TASK BRIEF:
Only the lines from the first line of the records through the line containing "assiette/orange [583, 340, 684, 391]" belong in the answer. Copy them exactly.

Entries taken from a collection
▬▬▬▬▬▬
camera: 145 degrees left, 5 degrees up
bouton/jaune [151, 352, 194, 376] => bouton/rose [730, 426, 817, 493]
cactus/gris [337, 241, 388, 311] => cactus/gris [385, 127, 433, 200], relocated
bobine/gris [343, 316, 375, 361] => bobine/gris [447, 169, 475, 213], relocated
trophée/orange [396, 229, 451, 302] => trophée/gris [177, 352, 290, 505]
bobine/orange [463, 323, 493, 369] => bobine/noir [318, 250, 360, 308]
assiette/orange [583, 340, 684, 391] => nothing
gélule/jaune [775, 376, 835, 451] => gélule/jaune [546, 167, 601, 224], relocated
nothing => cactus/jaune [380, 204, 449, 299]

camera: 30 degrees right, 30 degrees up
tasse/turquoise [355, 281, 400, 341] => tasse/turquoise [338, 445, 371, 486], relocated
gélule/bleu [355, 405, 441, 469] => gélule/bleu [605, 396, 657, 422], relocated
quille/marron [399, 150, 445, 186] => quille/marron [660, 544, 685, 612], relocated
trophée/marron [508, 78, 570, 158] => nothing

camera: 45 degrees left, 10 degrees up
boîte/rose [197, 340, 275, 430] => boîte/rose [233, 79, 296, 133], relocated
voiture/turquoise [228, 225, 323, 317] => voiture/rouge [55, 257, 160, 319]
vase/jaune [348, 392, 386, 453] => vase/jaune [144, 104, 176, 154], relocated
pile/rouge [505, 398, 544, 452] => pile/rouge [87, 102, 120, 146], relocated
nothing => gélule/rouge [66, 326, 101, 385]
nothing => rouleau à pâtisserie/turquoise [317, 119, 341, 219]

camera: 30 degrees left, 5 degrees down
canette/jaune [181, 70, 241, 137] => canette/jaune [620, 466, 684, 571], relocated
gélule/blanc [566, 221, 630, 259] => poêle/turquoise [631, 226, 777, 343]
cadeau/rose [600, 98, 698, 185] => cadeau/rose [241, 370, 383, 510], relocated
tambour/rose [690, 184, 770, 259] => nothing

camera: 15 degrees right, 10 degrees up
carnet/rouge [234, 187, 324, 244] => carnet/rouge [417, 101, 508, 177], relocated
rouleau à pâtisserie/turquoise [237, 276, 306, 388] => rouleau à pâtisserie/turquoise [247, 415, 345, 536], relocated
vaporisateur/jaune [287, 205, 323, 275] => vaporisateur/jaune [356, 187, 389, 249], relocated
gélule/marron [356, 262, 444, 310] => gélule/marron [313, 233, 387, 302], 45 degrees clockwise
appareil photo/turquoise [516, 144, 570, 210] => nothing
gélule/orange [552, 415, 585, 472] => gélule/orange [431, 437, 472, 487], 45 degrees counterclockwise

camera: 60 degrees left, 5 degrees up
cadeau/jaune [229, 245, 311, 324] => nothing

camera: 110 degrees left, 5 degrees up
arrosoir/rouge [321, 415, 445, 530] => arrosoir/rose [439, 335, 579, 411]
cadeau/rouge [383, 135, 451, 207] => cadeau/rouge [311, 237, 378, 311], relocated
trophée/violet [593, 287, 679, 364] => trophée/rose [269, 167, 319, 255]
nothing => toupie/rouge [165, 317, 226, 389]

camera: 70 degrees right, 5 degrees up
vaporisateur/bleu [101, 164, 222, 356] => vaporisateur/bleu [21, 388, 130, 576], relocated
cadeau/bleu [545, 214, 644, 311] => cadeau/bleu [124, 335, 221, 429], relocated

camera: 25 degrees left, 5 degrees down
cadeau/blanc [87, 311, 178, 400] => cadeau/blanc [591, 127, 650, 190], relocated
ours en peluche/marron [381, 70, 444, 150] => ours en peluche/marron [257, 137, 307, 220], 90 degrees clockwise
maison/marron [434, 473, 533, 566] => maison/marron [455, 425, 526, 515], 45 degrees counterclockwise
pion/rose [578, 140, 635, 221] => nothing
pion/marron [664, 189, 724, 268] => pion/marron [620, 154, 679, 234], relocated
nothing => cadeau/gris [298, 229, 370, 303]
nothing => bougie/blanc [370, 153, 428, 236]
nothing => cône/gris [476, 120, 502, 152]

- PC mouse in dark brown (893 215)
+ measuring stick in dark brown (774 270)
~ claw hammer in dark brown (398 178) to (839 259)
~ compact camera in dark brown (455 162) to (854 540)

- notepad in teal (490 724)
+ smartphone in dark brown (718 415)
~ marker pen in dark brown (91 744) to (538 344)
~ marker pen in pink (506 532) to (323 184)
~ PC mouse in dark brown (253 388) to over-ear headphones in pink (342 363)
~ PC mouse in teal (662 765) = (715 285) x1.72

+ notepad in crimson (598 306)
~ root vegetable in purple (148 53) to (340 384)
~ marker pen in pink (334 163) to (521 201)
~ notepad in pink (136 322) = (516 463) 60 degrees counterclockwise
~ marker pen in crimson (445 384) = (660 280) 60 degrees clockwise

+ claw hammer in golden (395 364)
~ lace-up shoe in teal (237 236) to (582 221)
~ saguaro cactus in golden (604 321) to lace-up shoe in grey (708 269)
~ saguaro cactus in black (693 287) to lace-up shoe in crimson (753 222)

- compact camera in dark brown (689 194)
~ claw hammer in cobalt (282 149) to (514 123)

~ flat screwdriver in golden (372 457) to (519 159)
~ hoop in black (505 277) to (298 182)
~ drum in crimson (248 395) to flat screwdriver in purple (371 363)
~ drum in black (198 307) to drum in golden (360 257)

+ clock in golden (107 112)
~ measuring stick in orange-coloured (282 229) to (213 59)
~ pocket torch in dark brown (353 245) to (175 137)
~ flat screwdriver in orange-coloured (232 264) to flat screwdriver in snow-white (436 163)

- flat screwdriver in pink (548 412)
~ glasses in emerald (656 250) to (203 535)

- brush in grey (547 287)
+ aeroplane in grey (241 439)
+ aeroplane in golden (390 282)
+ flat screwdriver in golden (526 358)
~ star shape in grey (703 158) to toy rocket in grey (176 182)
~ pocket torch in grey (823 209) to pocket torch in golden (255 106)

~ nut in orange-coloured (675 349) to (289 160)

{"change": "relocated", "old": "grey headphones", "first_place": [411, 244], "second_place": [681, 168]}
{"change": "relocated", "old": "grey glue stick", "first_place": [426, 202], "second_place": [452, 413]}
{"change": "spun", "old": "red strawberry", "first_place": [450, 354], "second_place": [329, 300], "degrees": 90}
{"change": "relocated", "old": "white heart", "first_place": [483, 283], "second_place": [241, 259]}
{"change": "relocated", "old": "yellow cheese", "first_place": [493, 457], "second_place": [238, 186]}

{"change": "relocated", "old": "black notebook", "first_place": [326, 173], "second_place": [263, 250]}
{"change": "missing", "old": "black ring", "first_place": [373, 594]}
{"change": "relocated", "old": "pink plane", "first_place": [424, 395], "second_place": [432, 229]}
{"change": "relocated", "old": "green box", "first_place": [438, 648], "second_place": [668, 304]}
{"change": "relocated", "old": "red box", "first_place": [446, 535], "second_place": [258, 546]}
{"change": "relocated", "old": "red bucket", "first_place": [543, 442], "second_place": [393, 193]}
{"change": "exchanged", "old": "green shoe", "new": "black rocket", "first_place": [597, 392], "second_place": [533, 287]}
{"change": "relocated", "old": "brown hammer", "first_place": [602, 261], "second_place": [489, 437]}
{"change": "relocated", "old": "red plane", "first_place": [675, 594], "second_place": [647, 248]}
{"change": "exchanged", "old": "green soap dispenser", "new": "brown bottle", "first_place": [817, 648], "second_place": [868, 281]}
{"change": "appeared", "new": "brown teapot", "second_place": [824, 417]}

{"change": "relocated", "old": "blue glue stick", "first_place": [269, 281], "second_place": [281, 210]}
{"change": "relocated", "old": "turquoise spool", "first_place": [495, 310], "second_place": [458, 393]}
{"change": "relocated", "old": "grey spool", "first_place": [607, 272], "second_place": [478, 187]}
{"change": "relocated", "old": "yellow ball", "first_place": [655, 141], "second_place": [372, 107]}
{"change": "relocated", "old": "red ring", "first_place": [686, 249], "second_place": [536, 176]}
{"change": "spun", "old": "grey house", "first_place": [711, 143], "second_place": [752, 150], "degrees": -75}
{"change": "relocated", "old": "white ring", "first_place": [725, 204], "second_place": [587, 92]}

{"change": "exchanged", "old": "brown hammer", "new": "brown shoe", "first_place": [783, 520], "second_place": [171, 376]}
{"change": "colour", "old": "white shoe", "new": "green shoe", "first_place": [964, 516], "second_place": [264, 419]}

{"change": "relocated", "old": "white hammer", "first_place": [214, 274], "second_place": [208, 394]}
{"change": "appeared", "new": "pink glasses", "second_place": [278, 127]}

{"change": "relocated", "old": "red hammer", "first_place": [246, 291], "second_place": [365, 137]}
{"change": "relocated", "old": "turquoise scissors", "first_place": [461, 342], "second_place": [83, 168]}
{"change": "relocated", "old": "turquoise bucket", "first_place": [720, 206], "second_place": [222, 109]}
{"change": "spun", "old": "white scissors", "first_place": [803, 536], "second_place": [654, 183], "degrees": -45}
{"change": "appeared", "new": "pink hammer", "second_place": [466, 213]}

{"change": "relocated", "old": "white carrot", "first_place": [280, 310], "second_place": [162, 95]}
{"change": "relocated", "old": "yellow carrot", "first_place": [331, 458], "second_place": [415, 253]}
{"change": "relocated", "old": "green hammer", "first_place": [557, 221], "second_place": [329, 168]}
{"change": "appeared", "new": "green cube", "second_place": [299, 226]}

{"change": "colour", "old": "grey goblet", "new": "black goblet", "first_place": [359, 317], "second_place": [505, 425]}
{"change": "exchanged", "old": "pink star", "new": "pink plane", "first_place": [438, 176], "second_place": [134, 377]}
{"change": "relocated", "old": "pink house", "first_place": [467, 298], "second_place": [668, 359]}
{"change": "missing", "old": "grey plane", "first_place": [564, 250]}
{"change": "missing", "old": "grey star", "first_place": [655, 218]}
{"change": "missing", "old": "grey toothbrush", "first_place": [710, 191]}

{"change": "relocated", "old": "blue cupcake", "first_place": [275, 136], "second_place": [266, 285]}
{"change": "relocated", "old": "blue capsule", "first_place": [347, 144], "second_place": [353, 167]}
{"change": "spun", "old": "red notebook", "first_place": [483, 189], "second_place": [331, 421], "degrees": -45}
▬▬▬▬▬▬
RESPONSE TO THE TASK:
camera: 145 degrees left, 5 degrees up
bouton/jaune [151, 352, 194, 376] => bouton/rose [730, 426, 817, 493]
cactus/gris [337, 241, 388, 311] => cactus/gris [385, 127, 433, 200], relocated
bobine/gris [343, 316, 375, 361] => bobine/gris [447, 169, 475, 213], relocated
trophée/orange [396, 229, 451, 302] => trophée/gris [177, 352, 290, 505]
bobine/orange [463, 323, 493, 369] => bobine/noir [318, 250, 360, 308]
assiette/orange [583, 340, 684, 391] => nothing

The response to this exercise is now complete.